(Data items)
◆ ◆ ◆
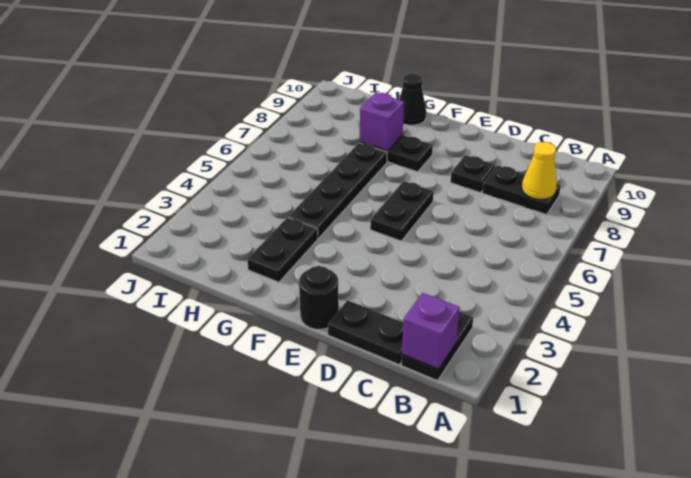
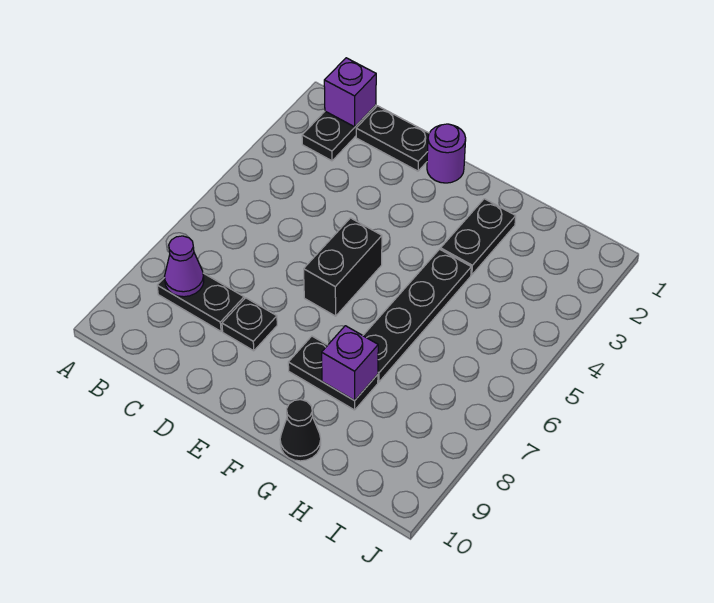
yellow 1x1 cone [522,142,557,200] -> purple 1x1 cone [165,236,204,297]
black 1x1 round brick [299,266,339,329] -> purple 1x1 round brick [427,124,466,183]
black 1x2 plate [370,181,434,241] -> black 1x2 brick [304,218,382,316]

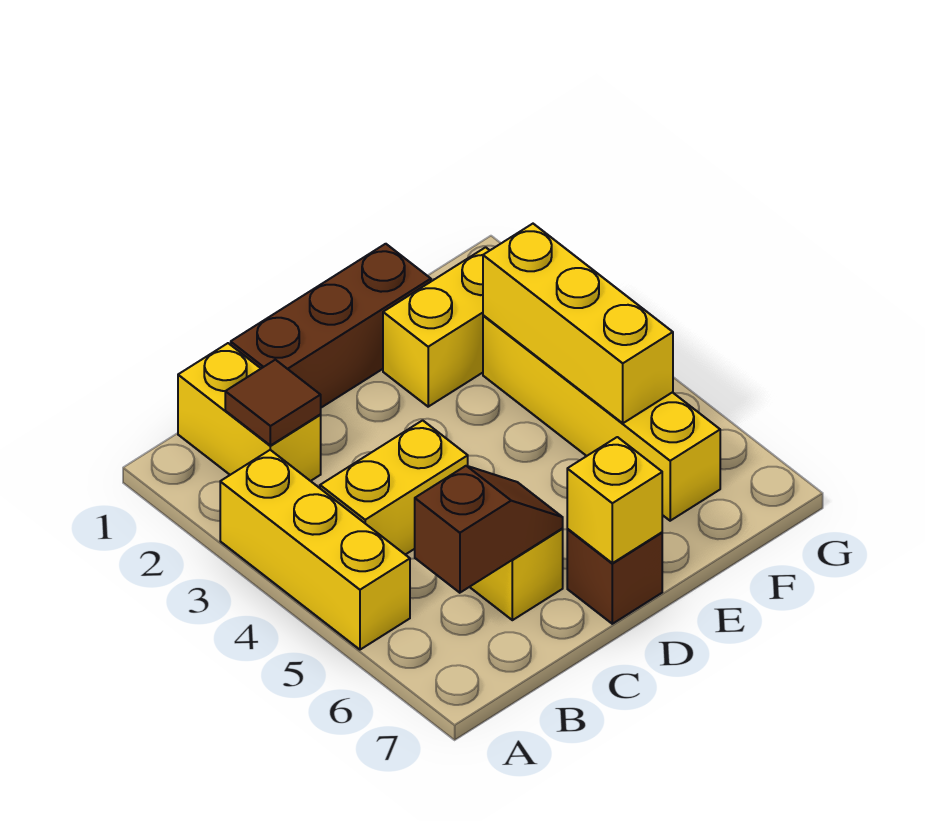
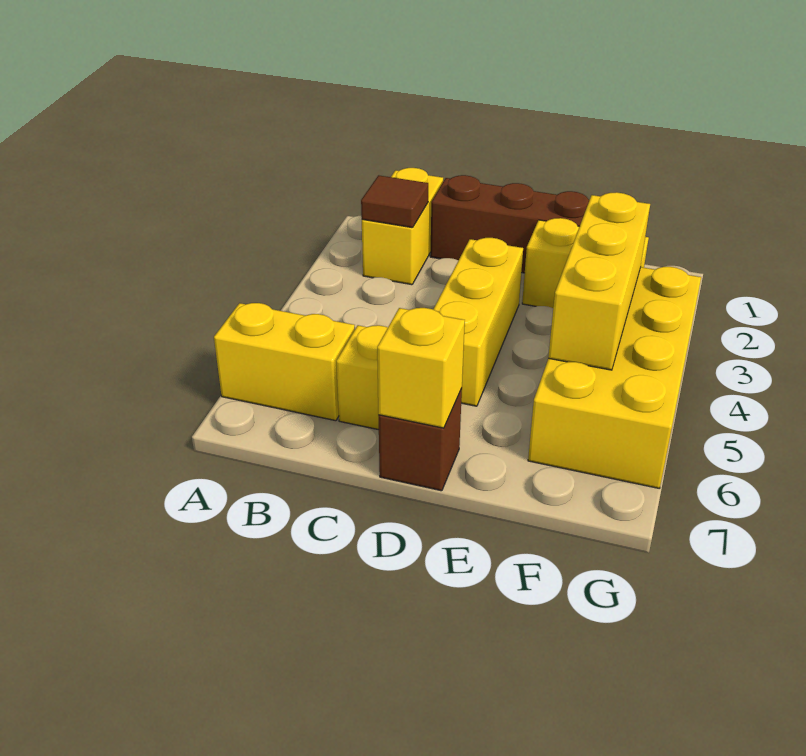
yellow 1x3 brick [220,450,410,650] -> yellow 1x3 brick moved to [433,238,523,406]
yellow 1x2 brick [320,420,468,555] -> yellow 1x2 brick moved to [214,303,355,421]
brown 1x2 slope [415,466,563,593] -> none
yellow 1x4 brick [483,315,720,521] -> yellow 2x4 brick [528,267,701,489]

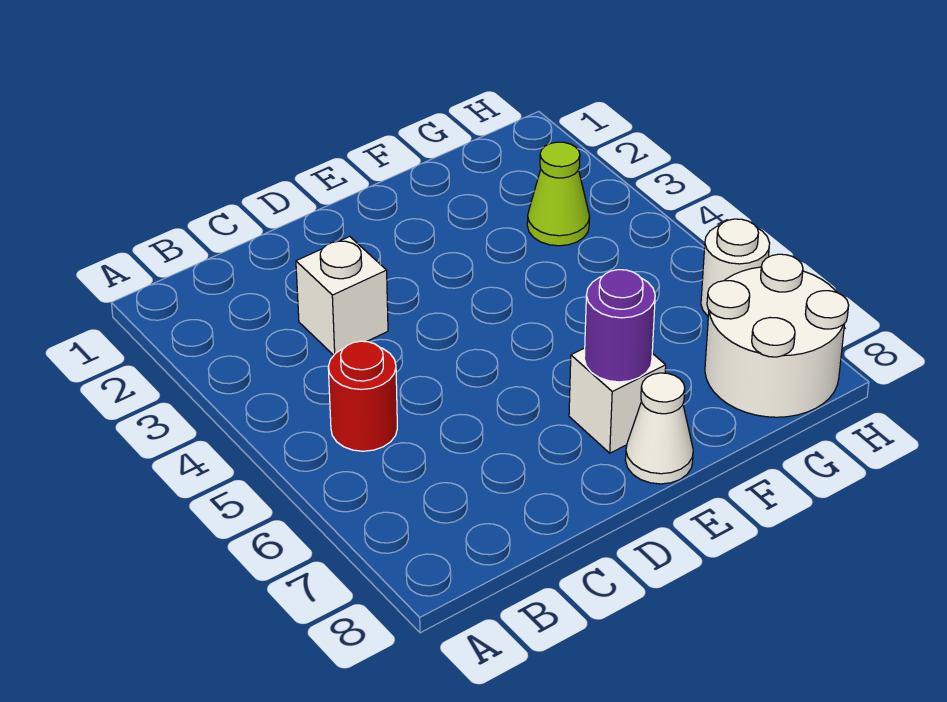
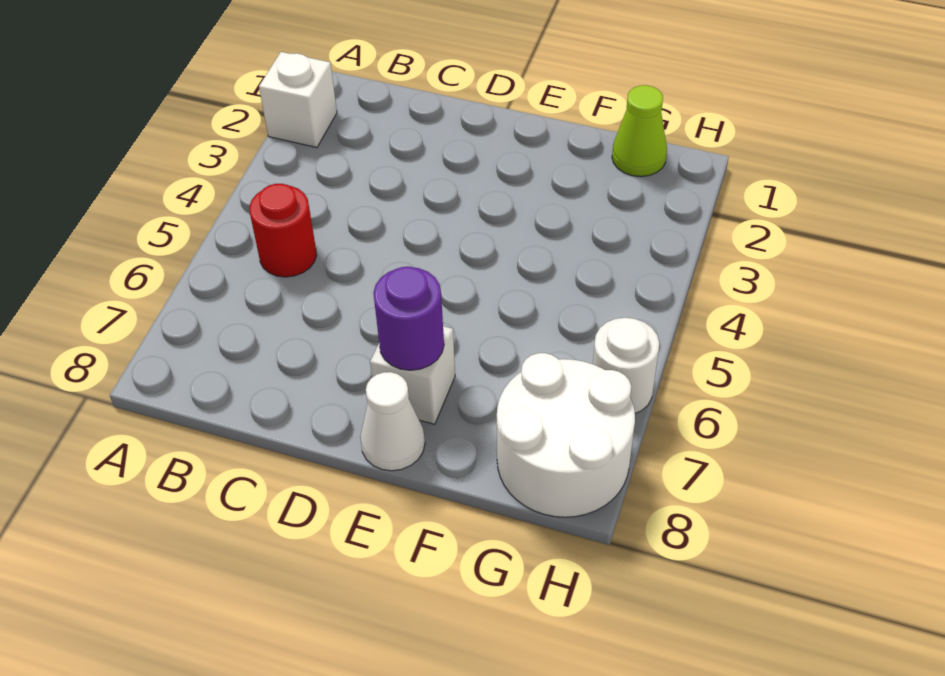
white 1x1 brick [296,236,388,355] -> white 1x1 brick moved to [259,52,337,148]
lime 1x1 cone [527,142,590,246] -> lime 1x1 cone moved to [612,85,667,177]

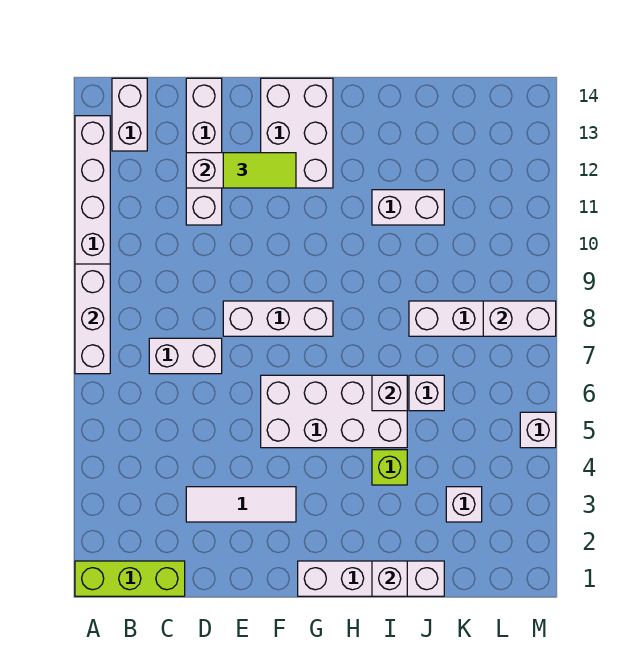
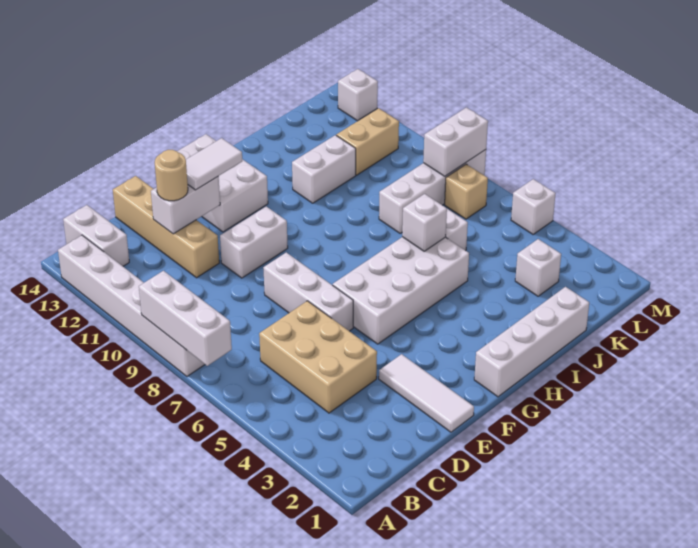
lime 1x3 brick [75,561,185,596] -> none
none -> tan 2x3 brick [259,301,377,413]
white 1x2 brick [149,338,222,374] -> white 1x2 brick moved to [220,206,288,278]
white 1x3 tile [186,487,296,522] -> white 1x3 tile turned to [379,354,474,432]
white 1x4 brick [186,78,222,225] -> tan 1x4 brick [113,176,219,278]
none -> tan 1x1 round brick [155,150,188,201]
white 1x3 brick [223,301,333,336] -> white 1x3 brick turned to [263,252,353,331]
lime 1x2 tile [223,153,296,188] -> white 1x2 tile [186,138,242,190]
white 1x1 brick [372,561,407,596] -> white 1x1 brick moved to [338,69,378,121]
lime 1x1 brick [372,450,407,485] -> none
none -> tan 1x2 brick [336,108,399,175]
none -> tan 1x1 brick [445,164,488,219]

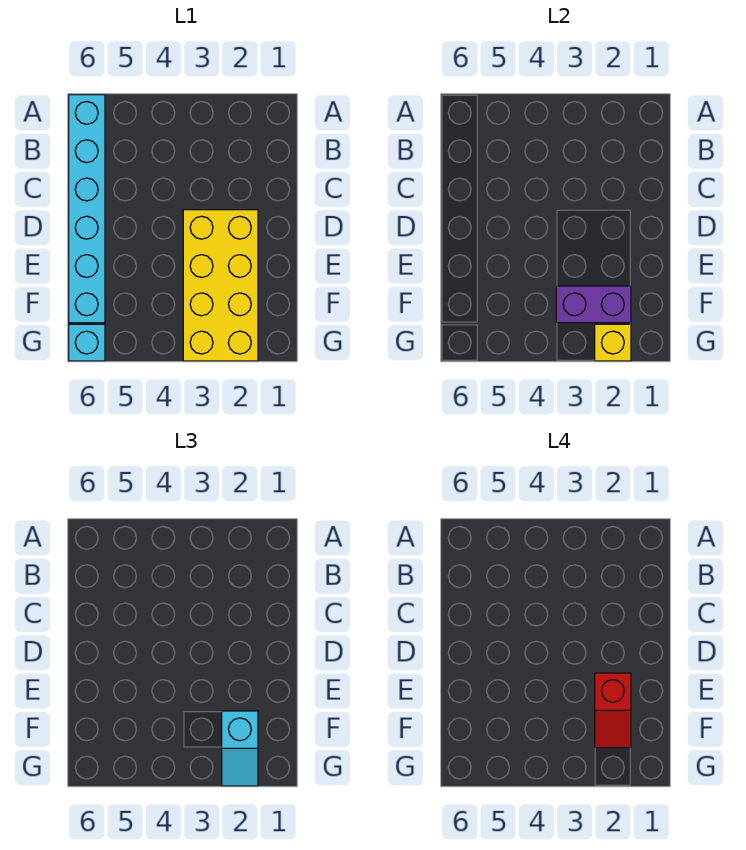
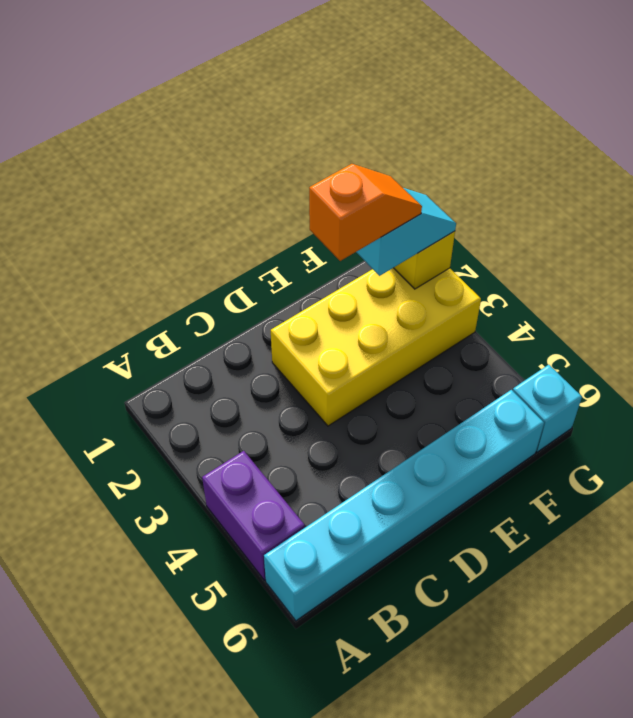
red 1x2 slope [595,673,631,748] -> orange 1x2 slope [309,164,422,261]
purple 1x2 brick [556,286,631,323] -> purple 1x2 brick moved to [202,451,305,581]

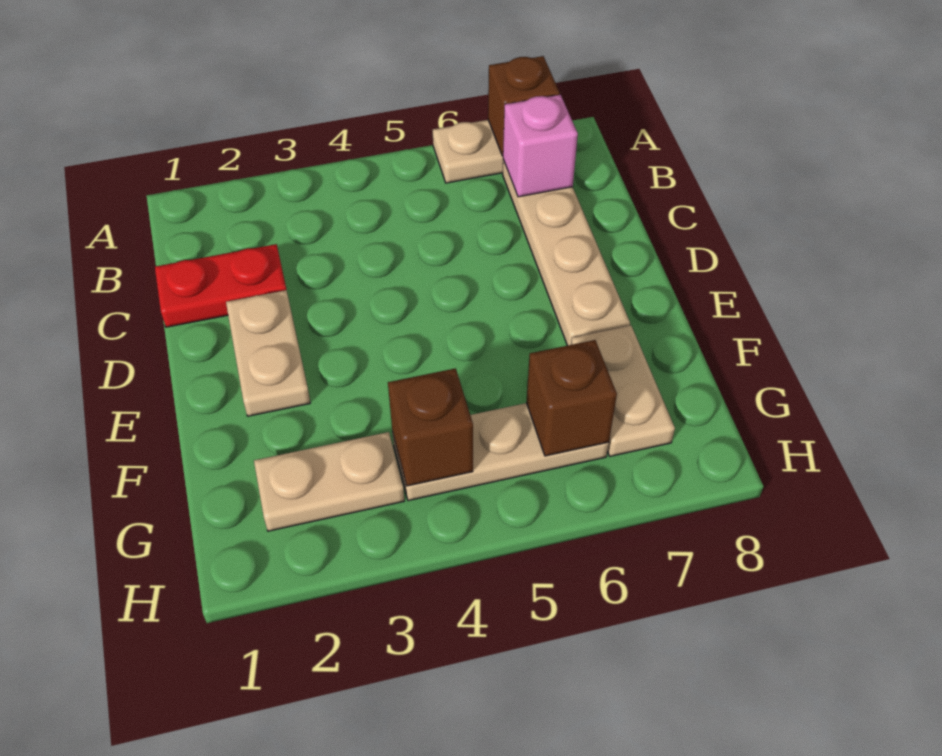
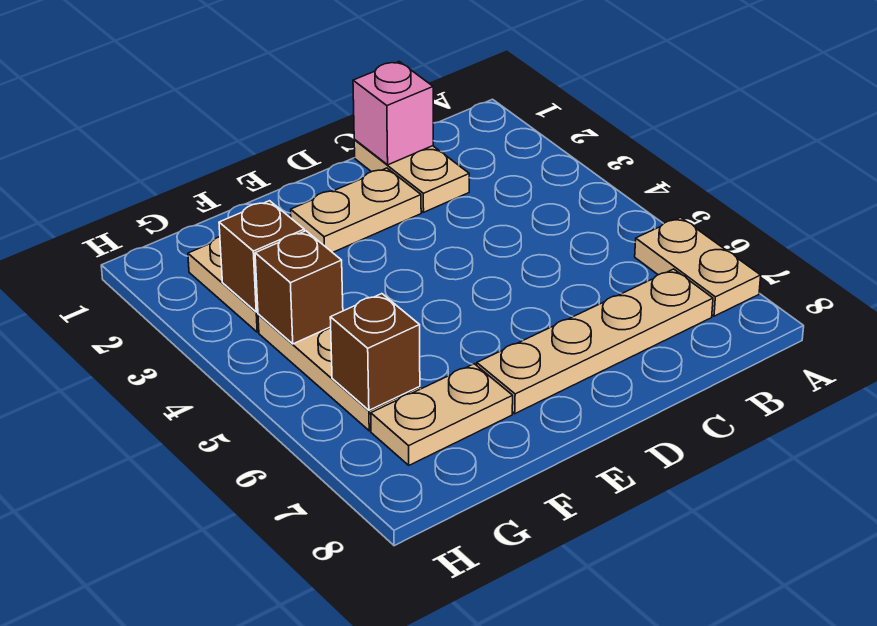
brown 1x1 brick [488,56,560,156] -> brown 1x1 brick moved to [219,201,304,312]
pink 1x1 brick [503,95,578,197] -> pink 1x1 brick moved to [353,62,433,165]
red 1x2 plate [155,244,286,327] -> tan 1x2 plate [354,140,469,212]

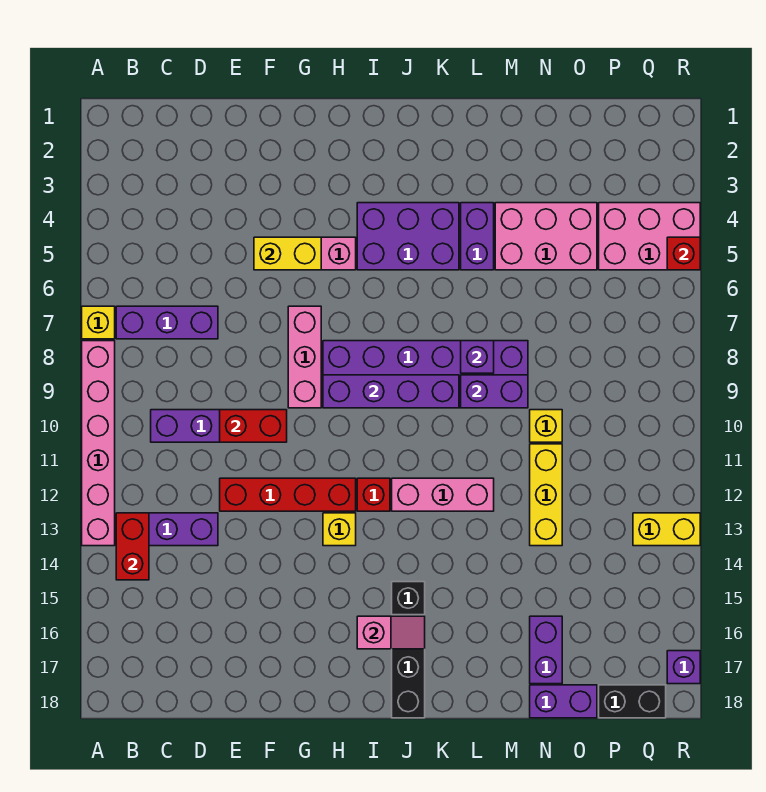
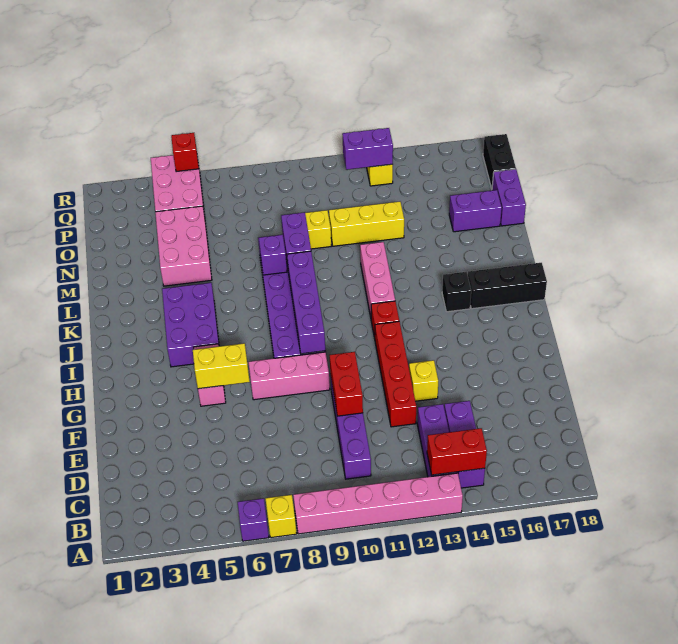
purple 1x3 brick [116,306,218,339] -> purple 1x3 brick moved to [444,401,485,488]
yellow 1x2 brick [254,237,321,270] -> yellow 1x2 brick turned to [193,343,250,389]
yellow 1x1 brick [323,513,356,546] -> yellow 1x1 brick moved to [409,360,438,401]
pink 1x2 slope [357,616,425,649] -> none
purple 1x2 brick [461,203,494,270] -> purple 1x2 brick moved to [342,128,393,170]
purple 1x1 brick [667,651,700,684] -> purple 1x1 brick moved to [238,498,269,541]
◆ ◆ ◆
* **What you need to do**
Pull every line with the string "round" from the data above.

* **Finished exercise**
black 1x1 round brick [299,266,339,329] -> purple 1x1 round brick [427,124,466,183]
none -> tan 1x1 round brick [155,150,188,201]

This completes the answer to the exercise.